START Material shown

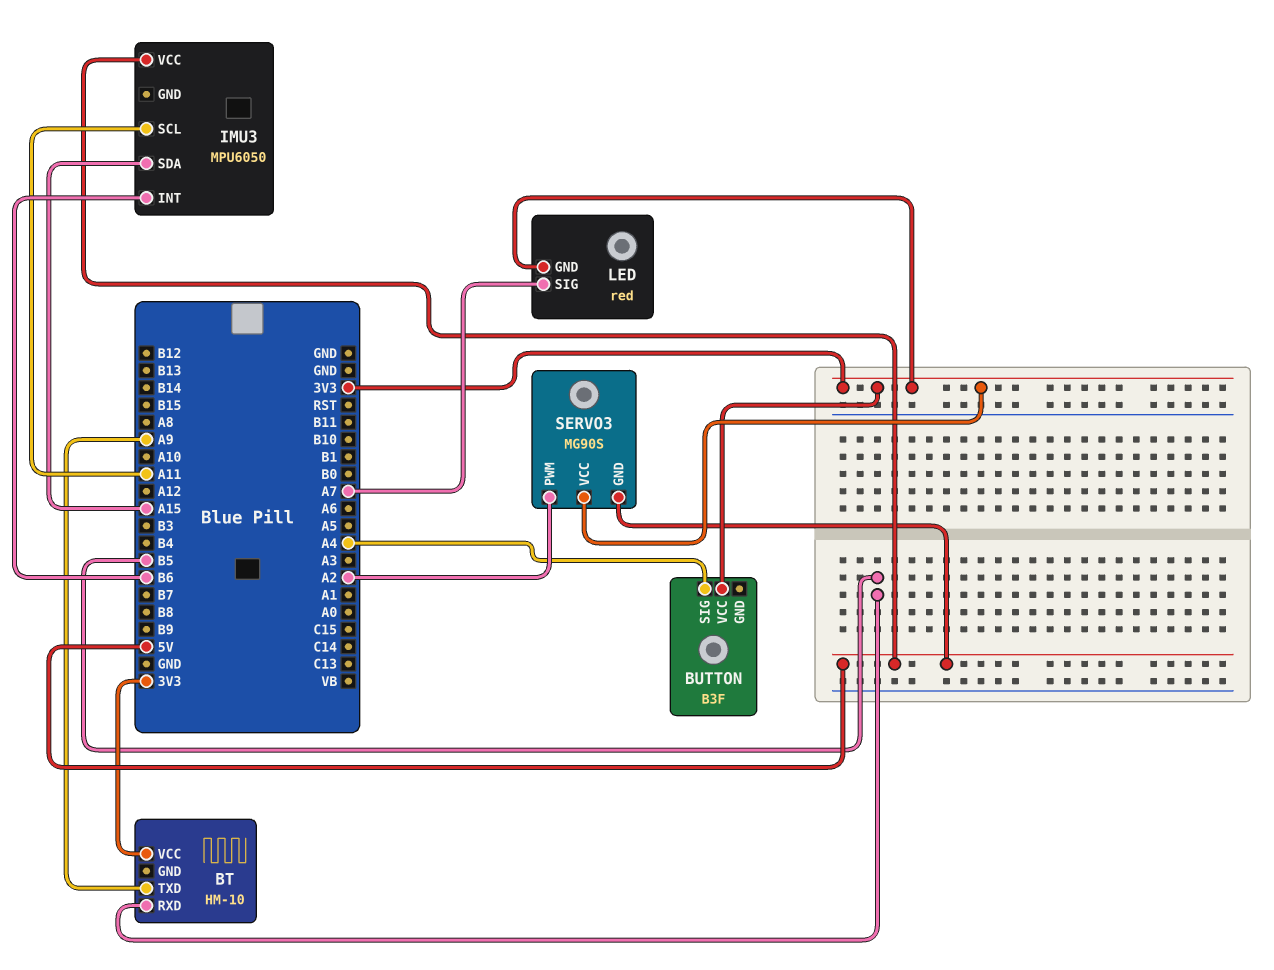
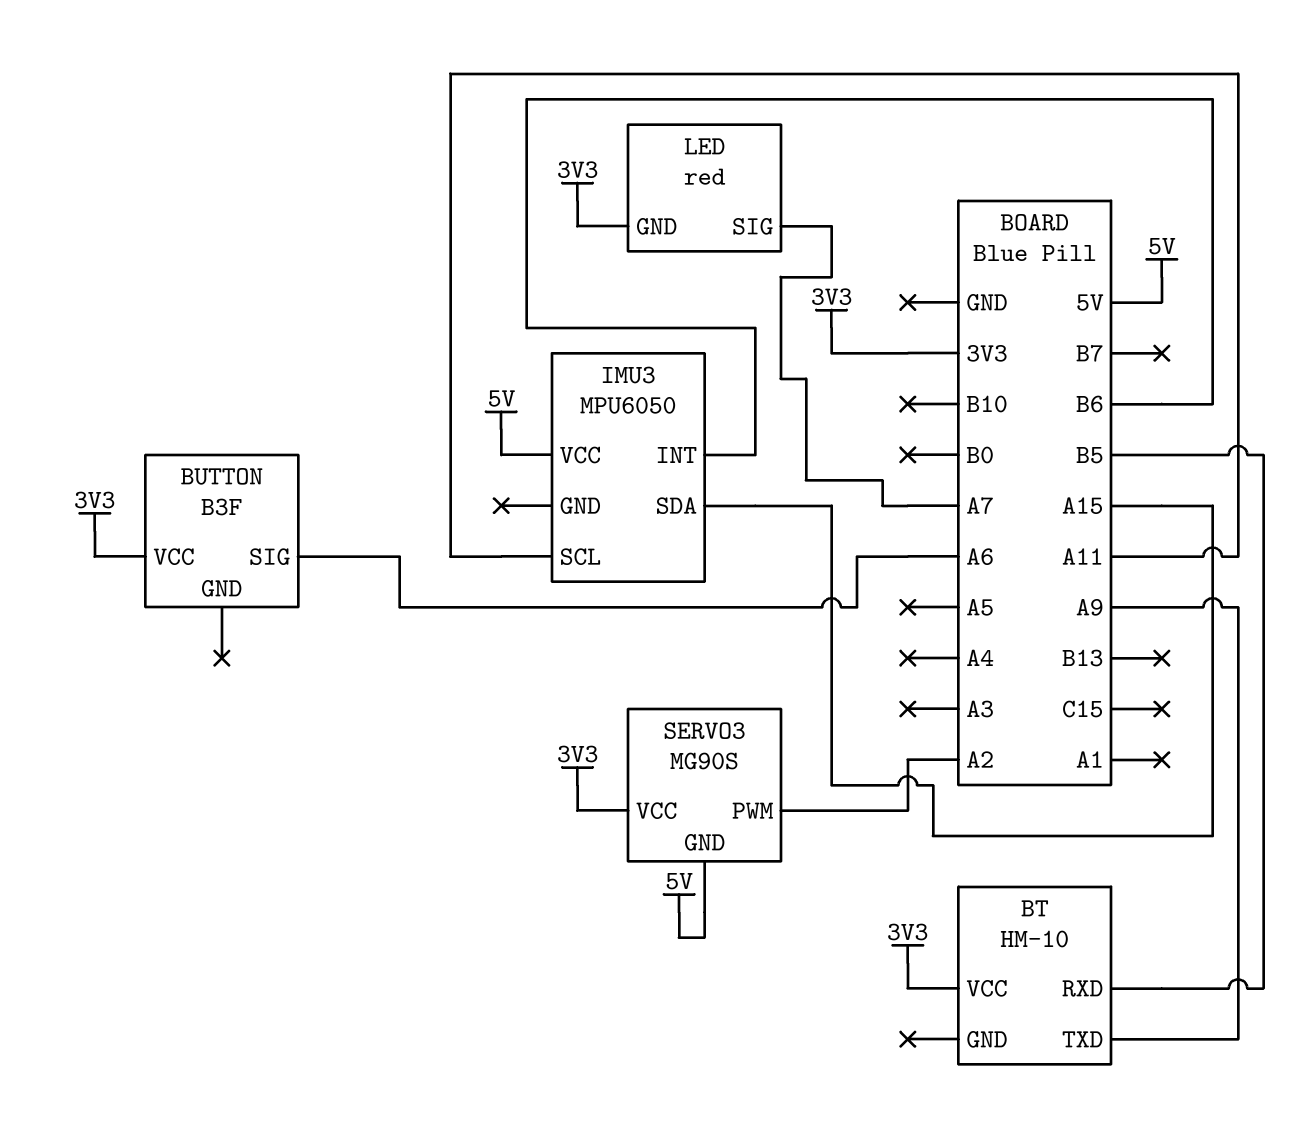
BUTTON pin SIG: A4 -> A6

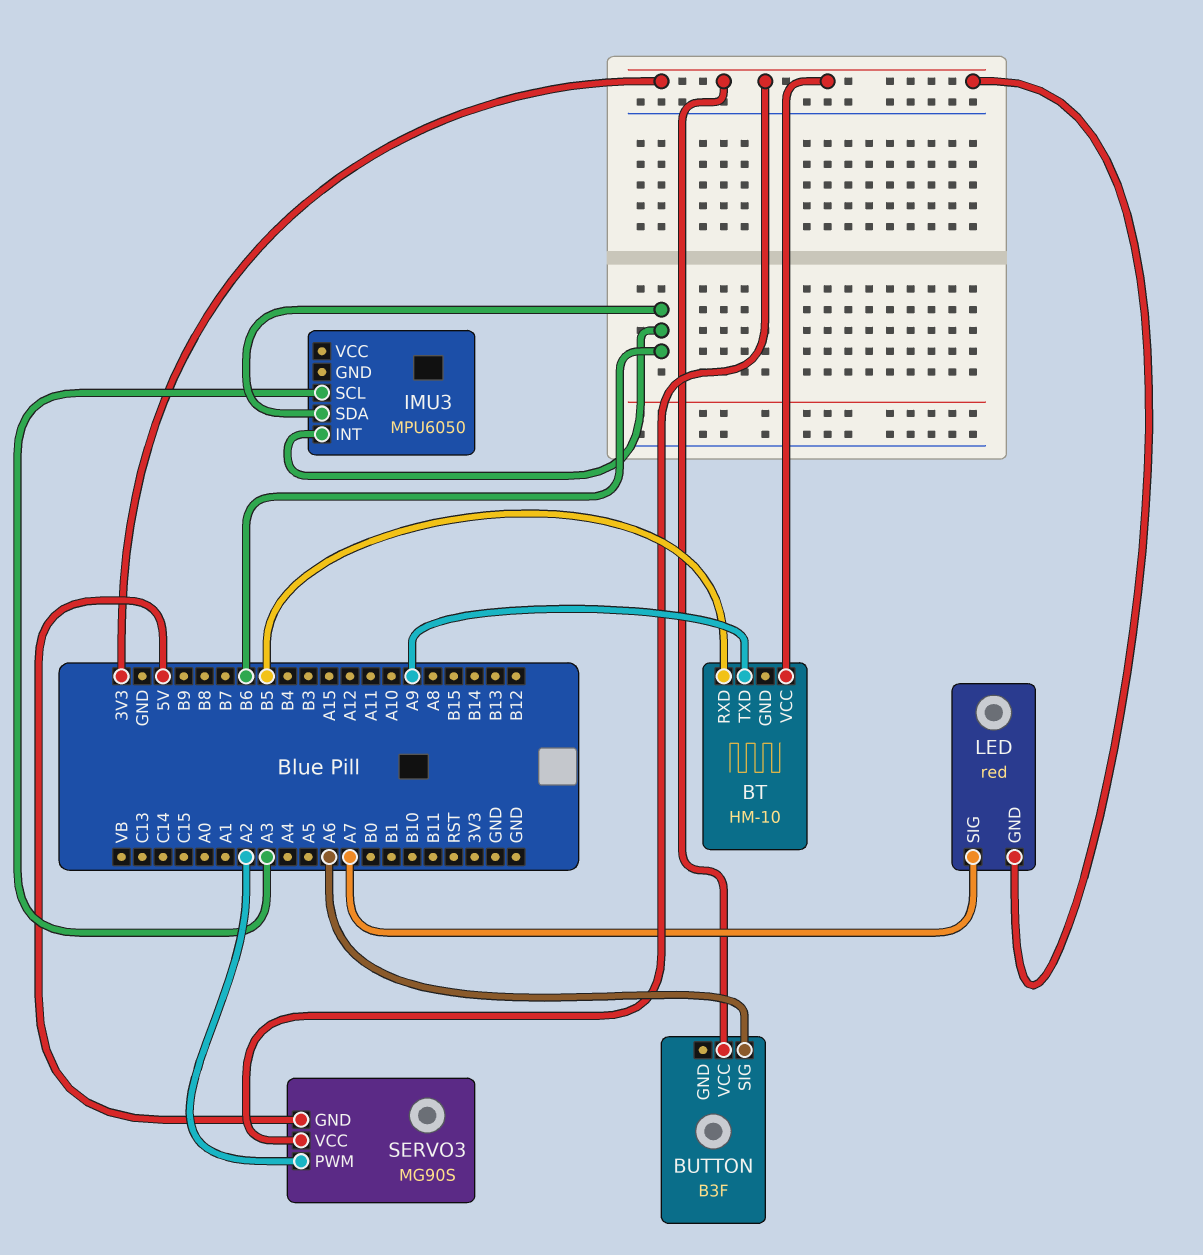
IMU3 pin SCL: A11 -> A3
IMU3 pin SDA: A15 -> B6
IMU3 pin VCC: 5V -> none

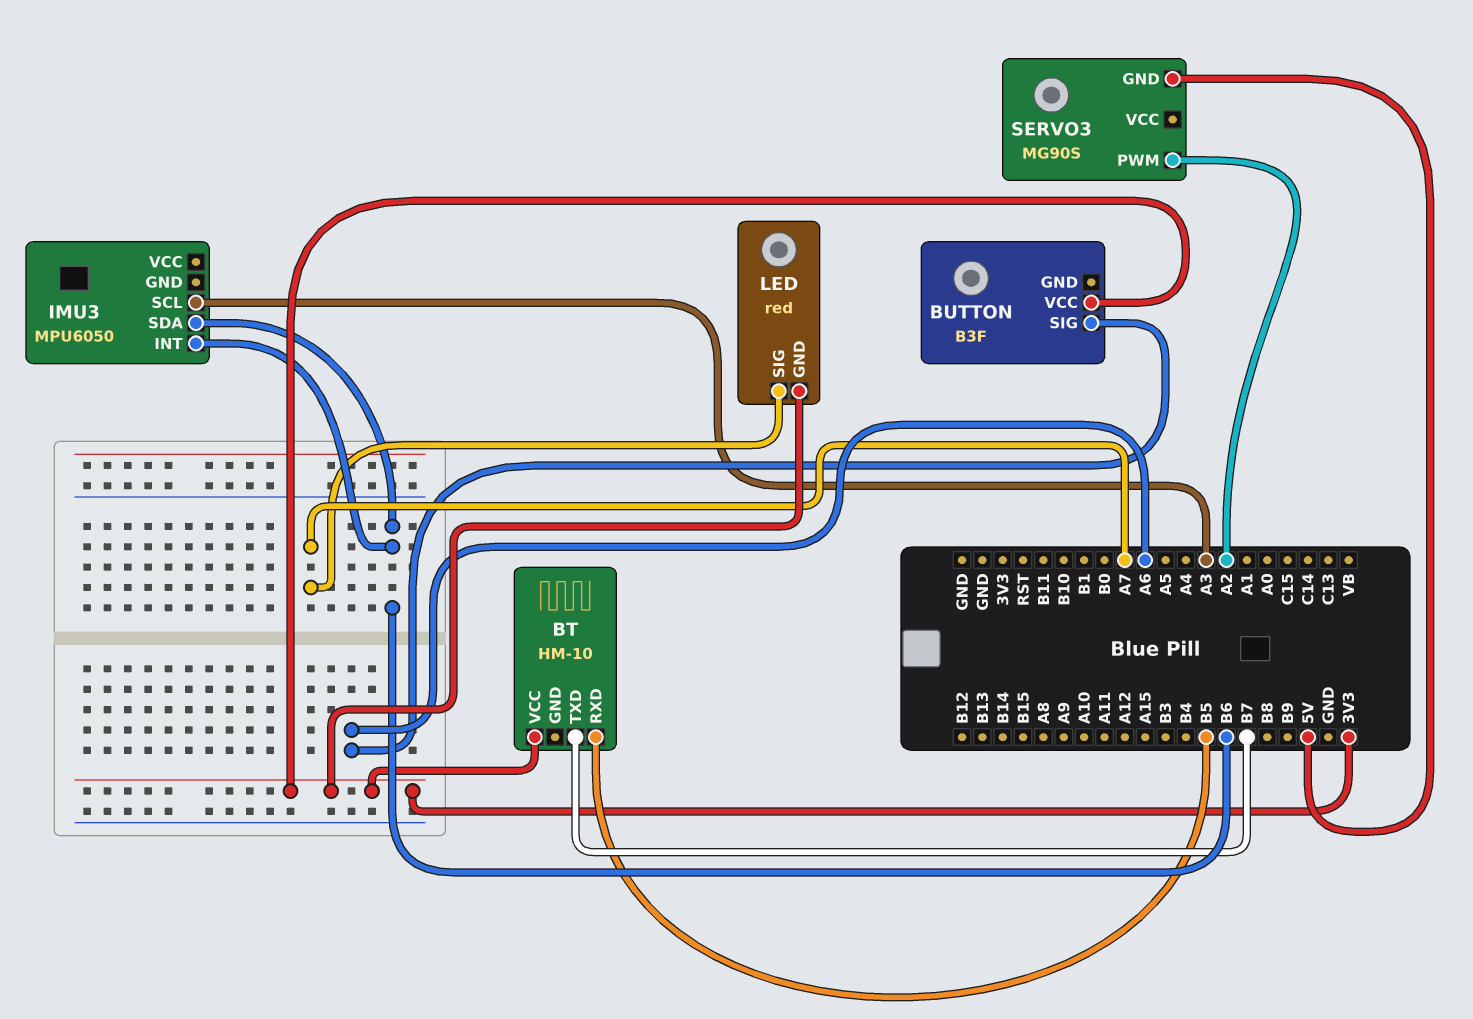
BT pin TXD: A9 -> B7
SERVO3 pin VCC: 3V3 -> none

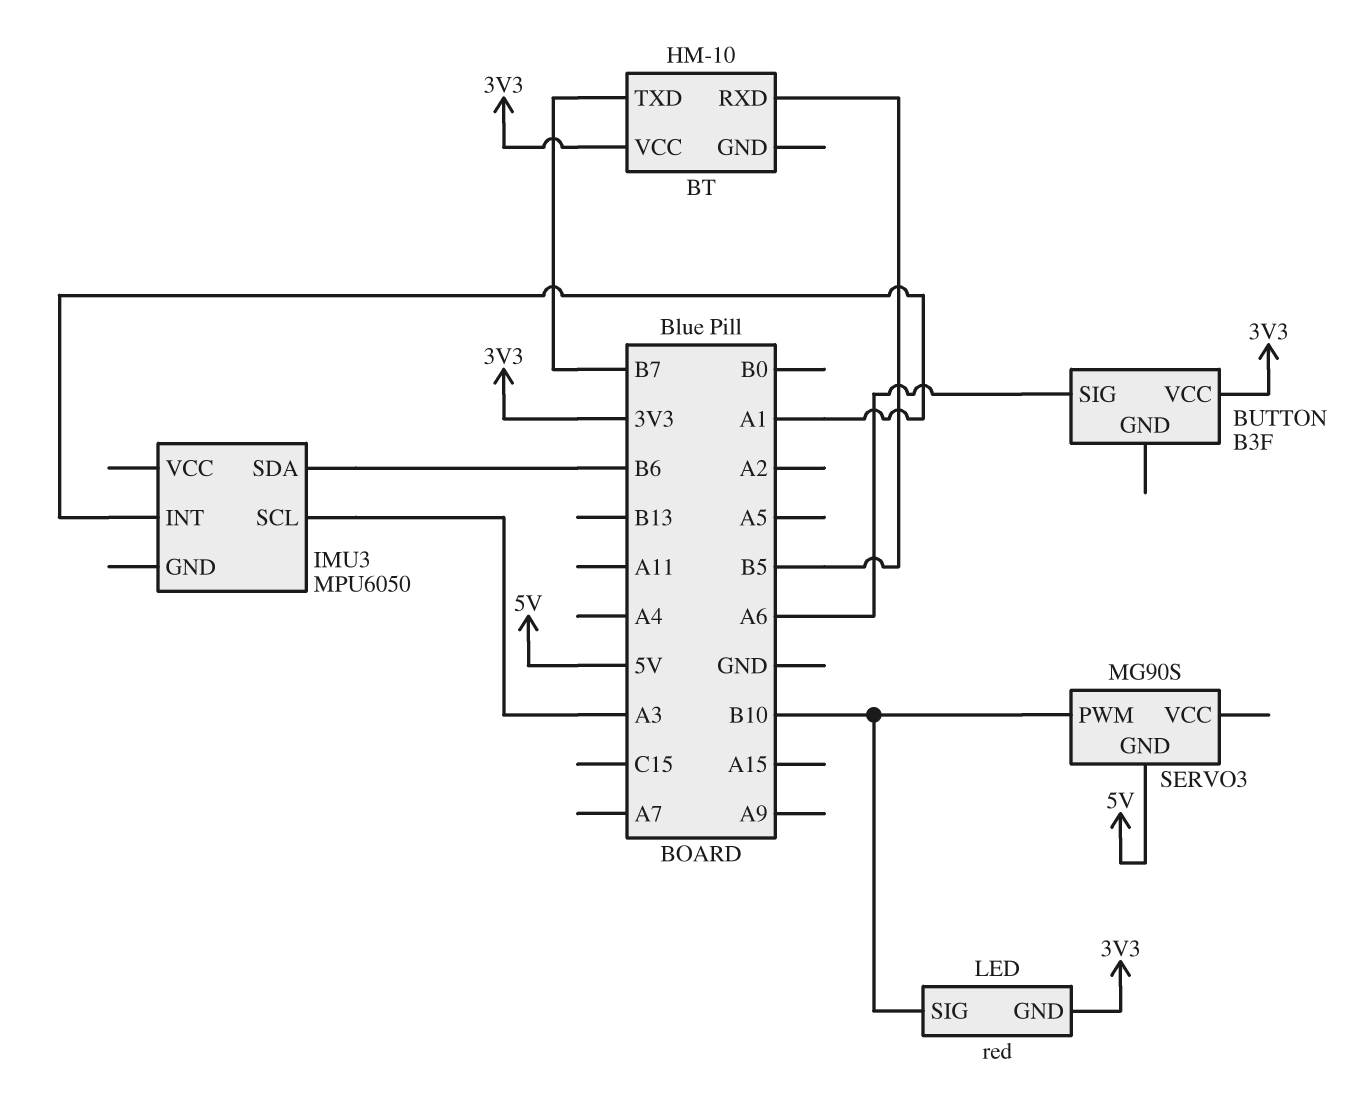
IMU3 pin INT: B6 -> A1
LED pin SIG: A7 -> B10
SERVO3 pin PWM: A2 -> B10

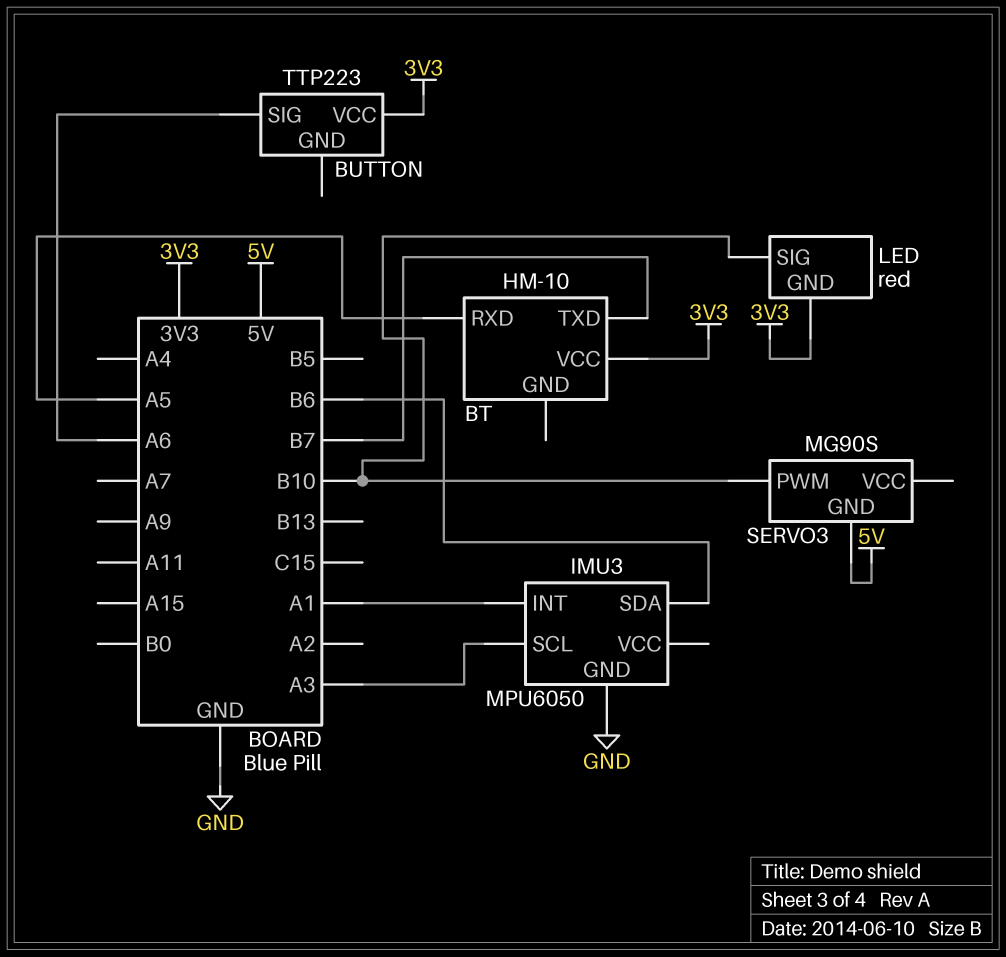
BT pin RXD: B5 -> A5
BUTTON: B3F -> TTP223
IMU3 pin GND: none -> GND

END Material shown

Task:
When a picture appears among the entries, skip it; transcribe everything else exactly.

Solution to the exercise:
BUTTON pin SIG: A4 -> A6

IMU3 pin SCL: A11 -> A3
IMU3 pin SDA: A15 -> B6
IMU3 pin VCC: 5V -> none

BT pin TXD: A9 -> B7
SERVO3 pin VCC: 3V3 -> none

IMU3 pin INT: B6 -> A1
LED pin SIG: A7 -> B10
SERVO3 pin PWM: A2 -> B10

BT pin RXD: B5 -> A5
BUTTON: B3F -> TTP223
IMU3 pin GND: none -> GND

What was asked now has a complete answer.